### The data
___
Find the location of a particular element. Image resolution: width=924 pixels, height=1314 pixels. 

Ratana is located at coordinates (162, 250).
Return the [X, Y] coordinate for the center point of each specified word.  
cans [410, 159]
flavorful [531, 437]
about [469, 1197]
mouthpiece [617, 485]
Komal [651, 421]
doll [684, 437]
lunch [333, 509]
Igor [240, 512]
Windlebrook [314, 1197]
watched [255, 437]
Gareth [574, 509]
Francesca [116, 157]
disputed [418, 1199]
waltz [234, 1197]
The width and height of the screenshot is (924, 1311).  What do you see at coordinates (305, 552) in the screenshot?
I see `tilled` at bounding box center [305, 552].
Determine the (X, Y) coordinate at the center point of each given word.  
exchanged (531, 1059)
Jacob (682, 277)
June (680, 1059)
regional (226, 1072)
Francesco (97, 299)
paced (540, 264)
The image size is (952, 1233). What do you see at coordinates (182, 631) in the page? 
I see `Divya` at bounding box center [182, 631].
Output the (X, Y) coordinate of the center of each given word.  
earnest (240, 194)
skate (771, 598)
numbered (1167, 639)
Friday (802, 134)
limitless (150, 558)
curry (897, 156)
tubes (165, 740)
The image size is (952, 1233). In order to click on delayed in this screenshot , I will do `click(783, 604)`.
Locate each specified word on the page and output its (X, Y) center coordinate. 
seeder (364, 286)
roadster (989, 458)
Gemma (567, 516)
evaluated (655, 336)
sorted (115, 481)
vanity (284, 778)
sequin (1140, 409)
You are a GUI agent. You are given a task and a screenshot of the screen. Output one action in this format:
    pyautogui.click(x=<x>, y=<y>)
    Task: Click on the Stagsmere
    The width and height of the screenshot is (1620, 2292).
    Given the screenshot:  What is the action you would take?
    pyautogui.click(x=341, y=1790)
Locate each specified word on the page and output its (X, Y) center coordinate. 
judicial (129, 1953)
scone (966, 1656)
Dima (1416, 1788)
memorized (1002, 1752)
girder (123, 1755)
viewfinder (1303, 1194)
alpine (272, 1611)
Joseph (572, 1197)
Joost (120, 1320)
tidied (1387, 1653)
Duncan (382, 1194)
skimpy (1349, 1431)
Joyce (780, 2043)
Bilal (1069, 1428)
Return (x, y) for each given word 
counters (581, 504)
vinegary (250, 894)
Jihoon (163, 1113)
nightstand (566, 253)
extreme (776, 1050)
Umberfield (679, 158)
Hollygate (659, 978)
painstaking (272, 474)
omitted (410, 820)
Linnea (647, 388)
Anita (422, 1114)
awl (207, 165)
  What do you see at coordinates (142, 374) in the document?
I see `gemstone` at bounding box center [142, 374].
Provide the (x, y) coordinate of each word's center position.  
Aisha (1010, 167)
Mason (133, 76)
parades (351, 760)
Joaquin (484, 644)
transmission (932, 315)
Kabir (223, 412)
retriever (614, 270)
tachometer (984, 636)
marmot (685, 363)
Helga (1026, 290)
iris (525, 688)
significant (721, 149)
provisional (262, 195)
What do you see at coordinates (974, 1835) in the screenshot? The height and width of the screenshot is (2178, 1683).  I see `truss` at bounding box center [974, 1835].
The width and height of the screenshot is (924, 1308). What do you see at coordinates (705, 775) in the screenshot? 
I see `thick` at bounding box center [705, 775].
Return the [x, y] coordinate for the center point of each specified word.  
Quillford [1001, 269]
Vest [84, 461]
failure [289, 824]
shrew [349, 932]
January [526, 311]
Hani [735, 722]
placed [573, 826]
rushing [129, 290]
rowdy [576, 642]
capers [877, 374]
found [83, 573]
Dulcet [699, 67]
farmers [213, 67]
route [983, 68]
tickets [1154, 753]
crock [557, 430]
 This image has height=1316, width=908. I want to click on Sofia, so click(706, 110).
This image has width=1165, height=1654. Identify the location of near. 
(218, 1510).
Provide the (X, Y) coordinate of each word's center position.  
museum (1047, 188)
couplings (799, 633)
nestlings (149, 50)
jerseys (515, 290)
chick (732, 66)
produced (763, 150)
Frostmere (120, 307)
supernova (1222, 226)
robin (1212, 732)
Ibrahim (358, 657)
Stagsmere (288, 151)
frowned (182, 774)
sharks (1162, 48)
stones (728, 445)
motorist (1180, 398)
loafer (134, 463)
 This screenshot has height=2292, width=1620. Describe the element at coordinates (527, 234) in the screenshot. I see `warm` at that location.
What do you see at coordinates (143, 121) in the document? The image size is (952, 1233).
___
### Instructions for the task
Rewrite all of the records with "specified" changed to "listed" wherever it appears, keeping everything else the same.

### Full response
Find the location of a particular element. Image resolution: width=924 pixels, height=1314 pixels. 

Ratana is located at coordinates (162, 250).
Return the [X, Y] coordinate for the center point of each listed word.  
cans [410, 159]
flavorful [531, 437]
about [469, 1197]
mouthpiece [617, 485]
Komal [651, 421]
doll [684, 437]
lunch [333, 509]
Igor [240, 512]
Windlebrook [314, 1197]
watched [255, 437]
Gareth [574, 509]
Francesca [116, 157]
disputed [418, 1199]
waltz [234, 1197]
The width and height of the screenshot is (924, 1311).  What do you see at coordinates (305, 552) in the screenshot?
I see `tilled` at bounding box center [305, 552].
Determine the (X, Y) coordinate at the center point of each given word.  
exchanged (531, 1059)
Jacob (682, 277)
June (680, 1059)
regional (226, 1072)
Francesco (97, 299)
paced (540, 264)
The image size is (952, 1233). What do you see at coordinates (182, 631) in the page? 
I see `Divya` at bounding box center [182, 631].
Output the (X, Y) coordinate of the center of each given word.  
earnest (240, 194)
skate (771, 598)
numbered (1167, 639)
Friday (802, 134)
limitless (150, 558)
curry (897, 156)
tubes (165, 740)
The image size is (952, 1233). In order to click on delayed in this screenshot , I will do `click(783, 604)`.
Locate each listed word on the page and output its (X, Y) center coordinate. 
seeder (364, 286)
roadster (989, 458)
Gemma (567, 516)
evaluated (655, 336)
sorted (115, 481)
vanity (284, 778)
sequin (1140, 409)
You are a GUI agent. You are given a task and a screenshot of the screen. Output one action in this format:
    pyautogui.click(x=<x>, y=<y>)
    Task: Click on the Stagsmere
    The width and height of the screenshot is (1620, 2292).
    Given the screenshot:  What is the action you would take?
    pyautogui.click(x=341, y=1790)
Locate each listed word on the page and output its (X, Y) center coordinate. 
judicial (129, 1953)
scone (966, 1656)
Dima (1416, 1788)
memorized (1002, 1752)
girder (123, 1755)
viewfinder (1303, 1194)
alpine (272, 1611)
Joseph (572, 1197)
Joost (120, 1320)
tidied (1387, 1653)
Duncan (382, 1194)
skimpy (1349, 1431)
Joyce (780, 2043)
Bilal (1069, 1428)
Return (x, y) for each given word 
counters (581, 504)
vinegary (250, 894)
Jihoon (163, 1113)
nightstand (566, 253)
extreme (776, 1050)
Umberfield (679, 158)
Hollygate (659, 978)
painstaking (272, 474)
omitted (410, 820)
Linnea (647, 388)
Anita (422, 1114)
awl (207, 165)
  What do you see at coordinates (142, 374) in the document?
I see `gemstone` at bounding box center [142, 374].
Provide the (x, y) coordinate of each word's center position.  
Aisha (1010, 167)
Mason (133, 76)
parades (351, 760)
Joaquin (484, 644)
transmission (932, 315)
Kabir (223, 412)
retriever (614, 270)
tachometer (984, 636)
marmot (685, 363)
Helga (1026, 290)
iris (525, 688)
significant (721, 149)
provisional (262, 195)
What do you see at coordinates (974, 1835) in the screenshot? The height and width of the screenshot is (2178, 1683).  I see `truss` at bounding box center [974, 1835].
The width and height of the screenshot is (924, 1308). What do you see at coordinates (705, 775) in the screenshot? 
I see `thick` at bounding box center [705, 775].
Return the [x, y] coordinate for the center point of each listed word.  
Quillford [1001, 269]
Vest [84, 461]
failure [289, 824]
shrew [349, 932]
January [526, 311]
Hani [735, 722]
placed [573, 826]
rushing [129, 290]
rowdy [576, 642]
capers [877, 374]
found [83, 573]
Dulcet [699, 67]
farmers [213, 67]
route [983, 68]
tickets [1154, 753]
crock [557, 430]
 This image has height=1316, width=908. I want to click on Sofia, so click(706, 110).
This image has width=1165, height=1654. Identify the location of near. 
(218, 1510).
Provide the (X, Y) coordinate of each word's center position.  
museum (1047, 188)
couplings (799, 633)
nestlings (149, 50)
jerseys (515, 290)
chick (732, 66)
produced (763, 150)
Frostmere (120, 307)
supernova (1222, 226)
robin (1212, 732)
Ibrahim (358, 657)
Stagsmere (288, 151)
frowned (182, 774)
sharks (1162, 48)
stones (728, 445)
motorist (1180, 398)
loafer (134, 463)
 This screenshot has height=2292, width=1620. Describe the element at coordinates (527, 234) in the screenshot. I see `warm` at that location.
What do you see at coordinates (143, 121) in the document? The image size is (952, 1233).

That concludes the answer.